[[ Given records, beginning ]]
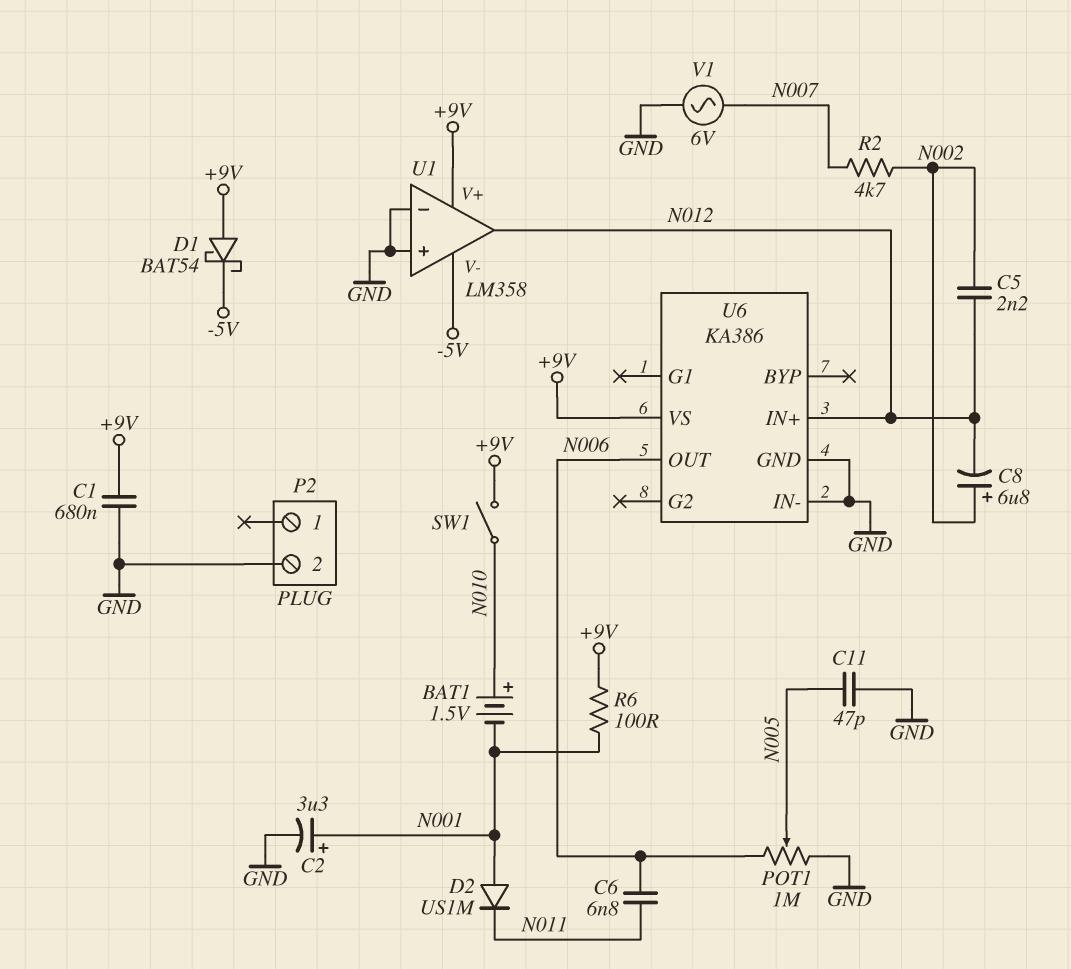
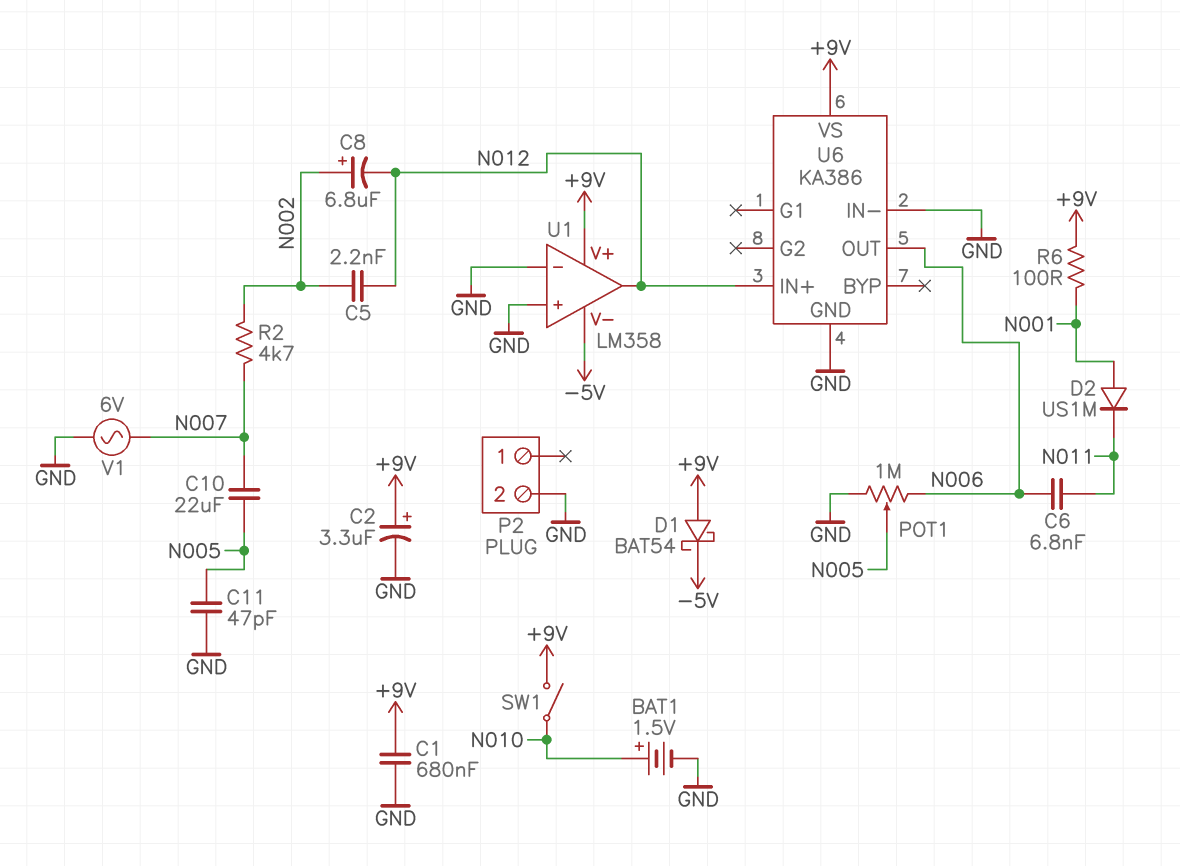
BAT1: 1.5V (plus N010, minus N001) -> 1.5V (plus N010, minus GND)
C2: 3.3uF (plus N001, minus GND) -> 3.3uF (plus +9V, minus GND)
C10: none -> 22uF (N005, N007)

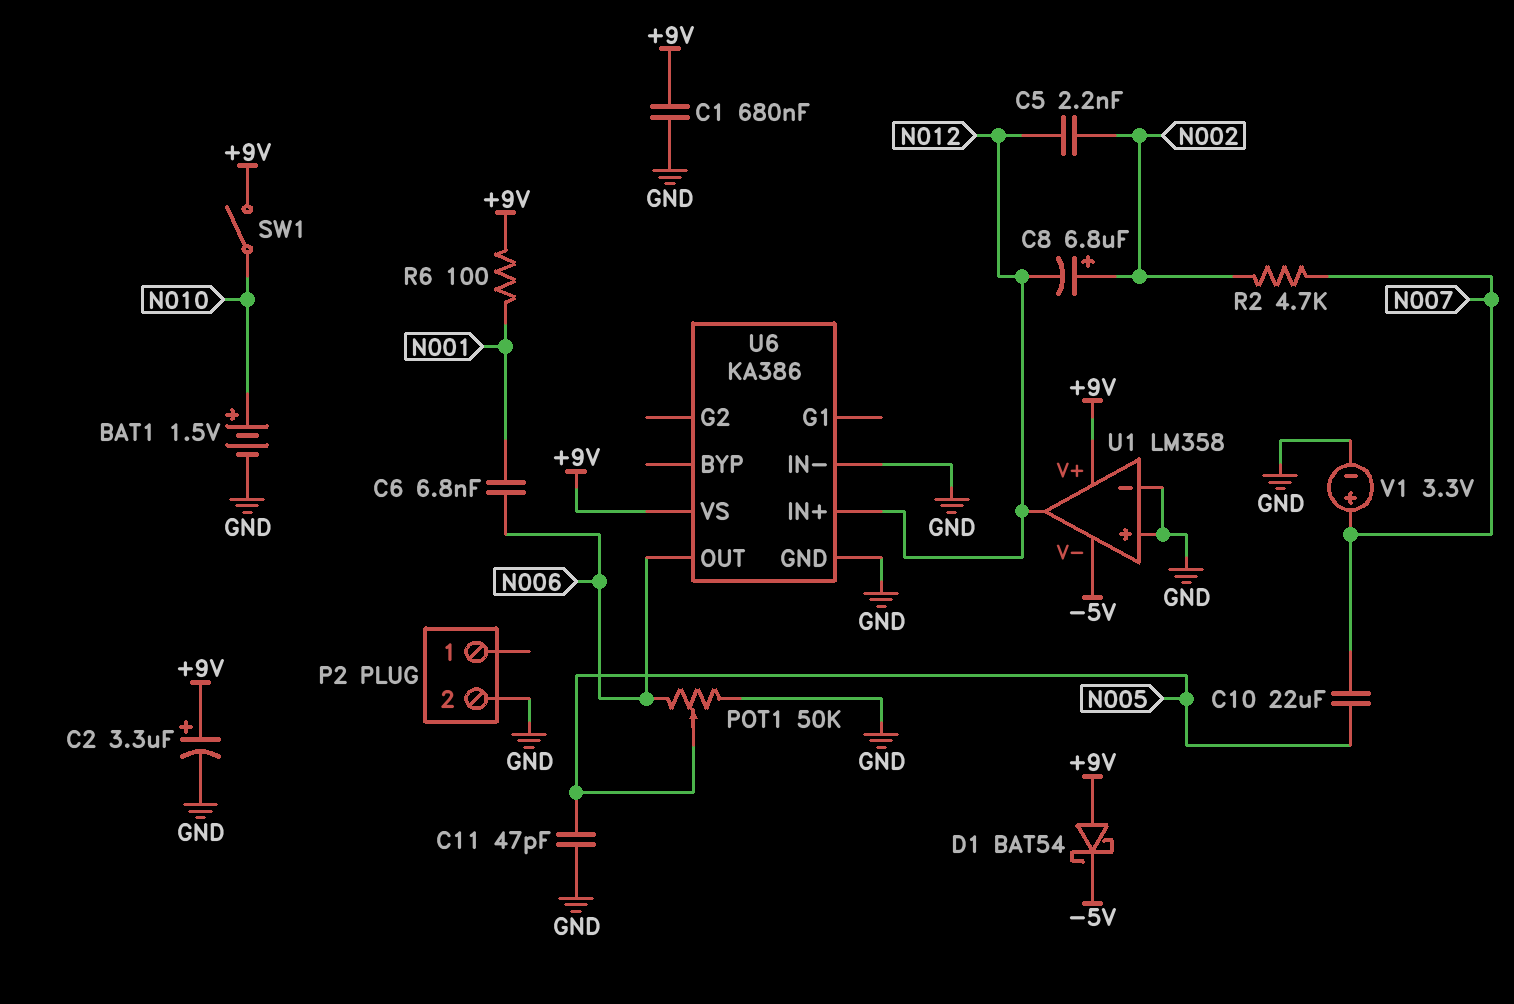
C6: 6.8nF (N006, N011) -> 6.8nF (N001, N006)
D2: diode US1M (A N001, K N011) -> none
POT1: 1M (GND, N006, wiper N005) -> 50k (GND, N006, wiper N005)
V1: AC 6V (GND, N007) -> 3.3V (plus N007, minus GND)

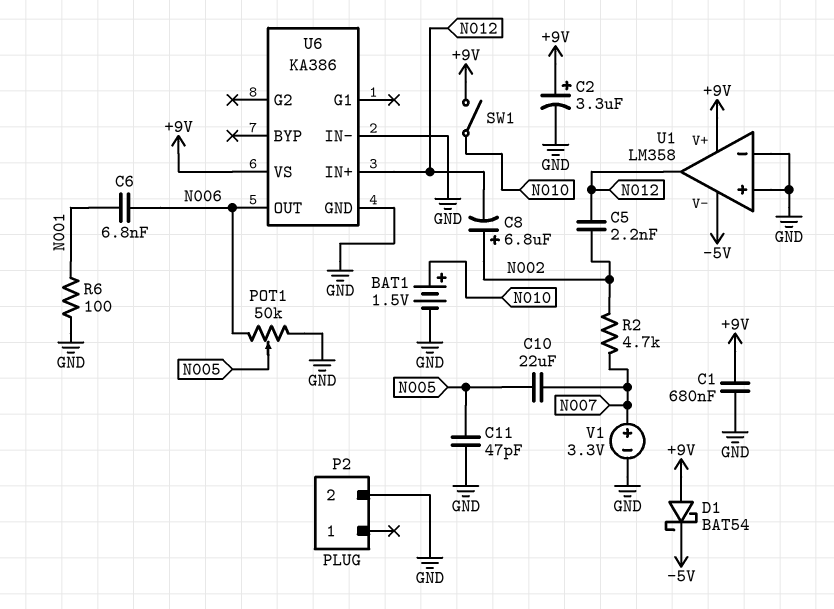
R6: 100 (+9V, N001) -> 100 (GND, N001)

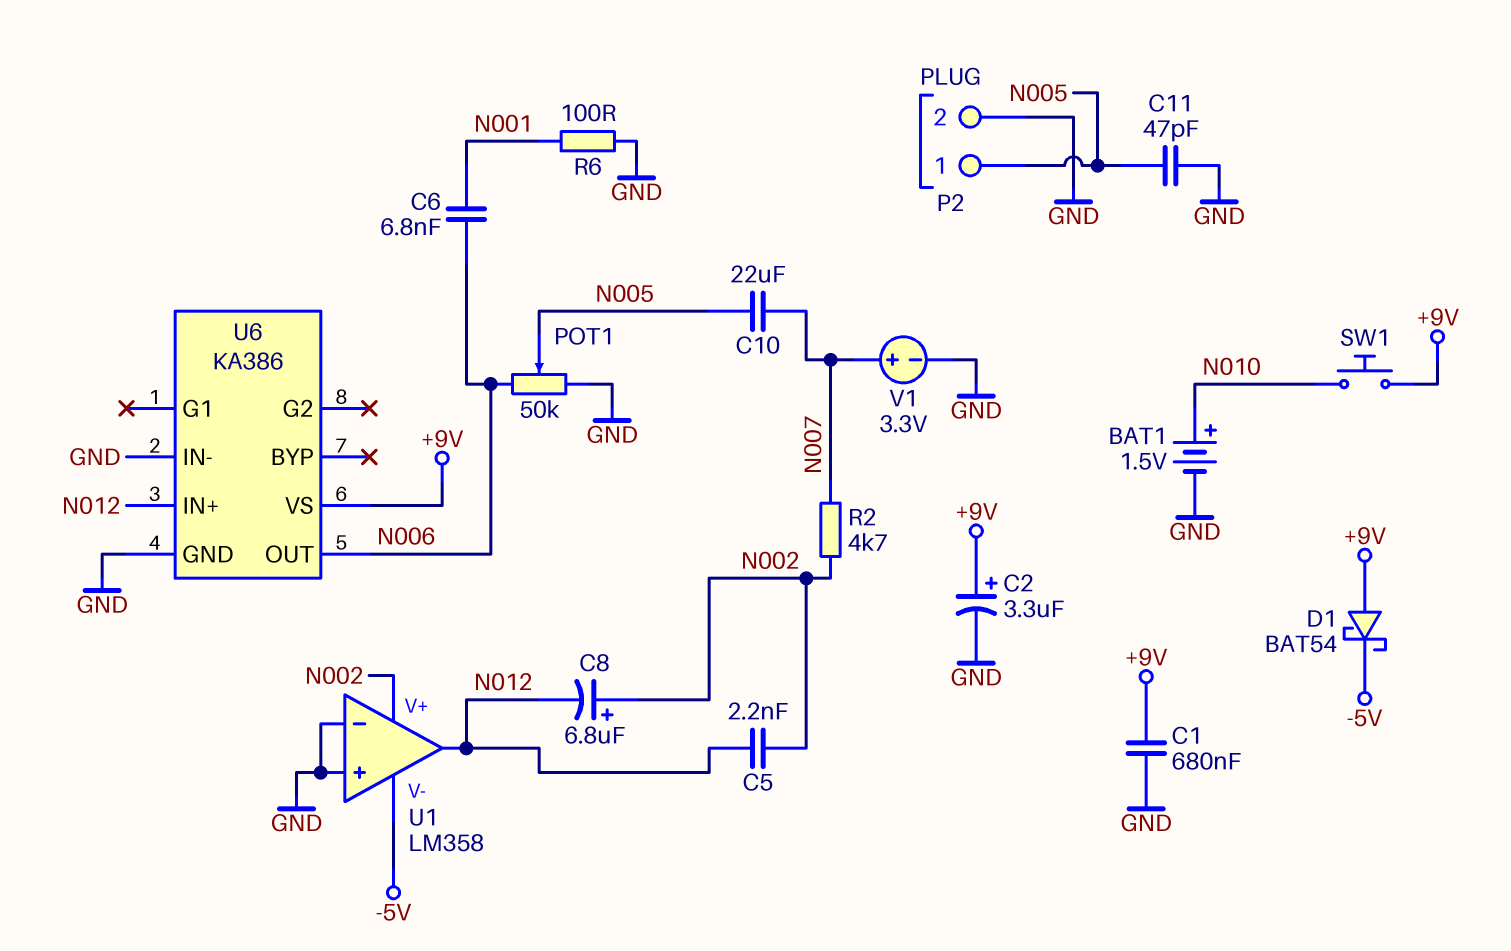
P2 pin 1: none -> N005
SW1: switch (+9V, N010) -> button (+9V, N010)
U1 pin V+: +9V -> N002

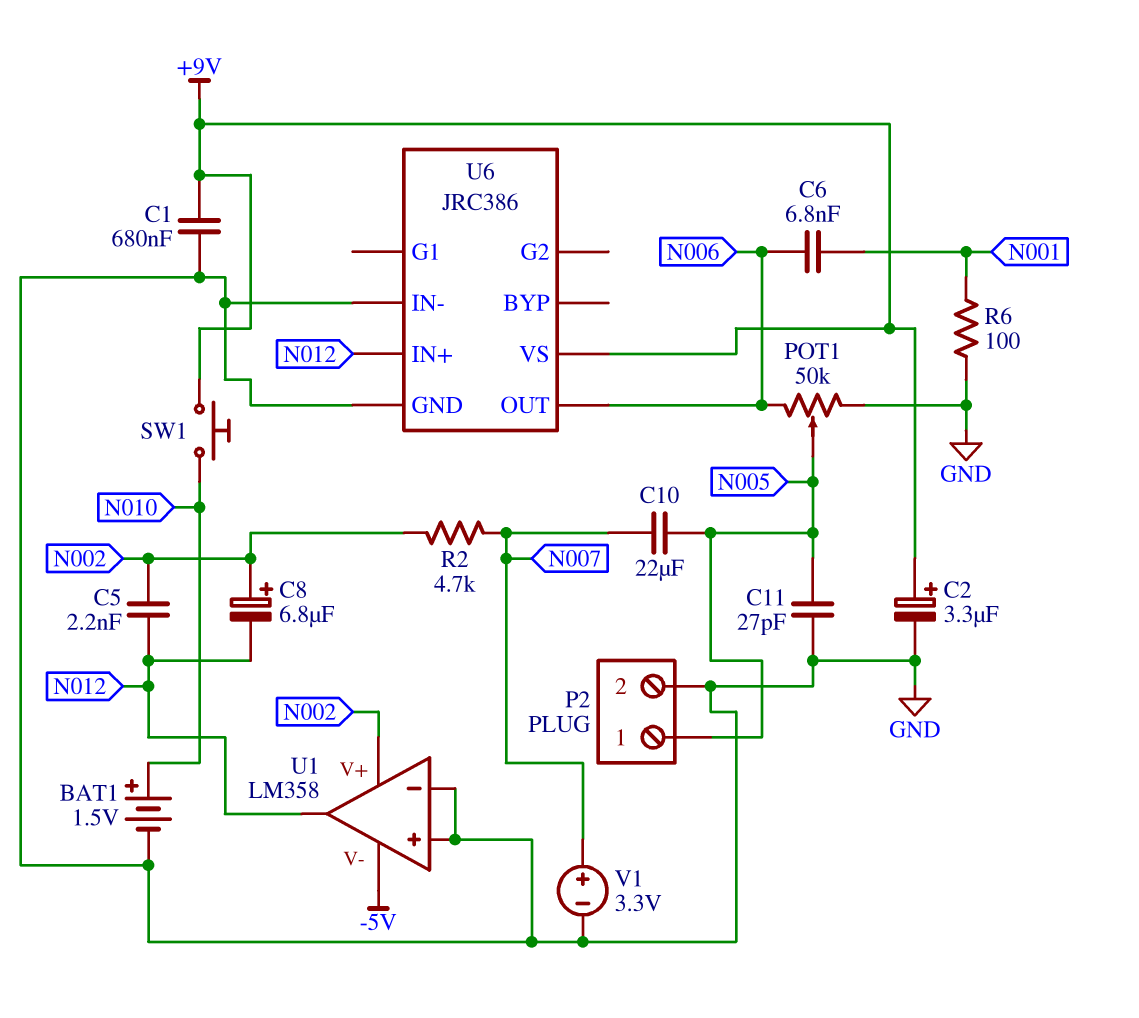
C11: 47pF (GND, N005) -> 27pF (GND, N005)
D1: schottky BAT54 (A +9V, K -5V) -> none
U6: KA386 -> JRC386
[[ Given records, end ]]
- Problem statement: Your answer must be the lines from the one containing "D2: diode US1M (A N001, K N011) -> none" through the last line of the records, copied exactly, with no pictures.

- Result of this task:
D2: diode US1M (A N001, K N011) -> none
POT1: 1M (GND, N006, wiper N005) -> 50k (GND, N006, wiper N005)
V1: AC 6V (GND, N007) -> 3.3V (plus N007, minus GND)

R6: 100 (+9V, N001) -> 100 (GND, N001)

P2 pin 1: none -> N005
SW1: switch (+9V, N010) -> button (+9V, N010)
U1 pin V+: +9V -> N002

C11: 47pF (GND, N005) -> 27pF (GND, N005)
D1: schottky BAT54 (A +9V, K -5V) -> none
U6: KA386 -> JRC386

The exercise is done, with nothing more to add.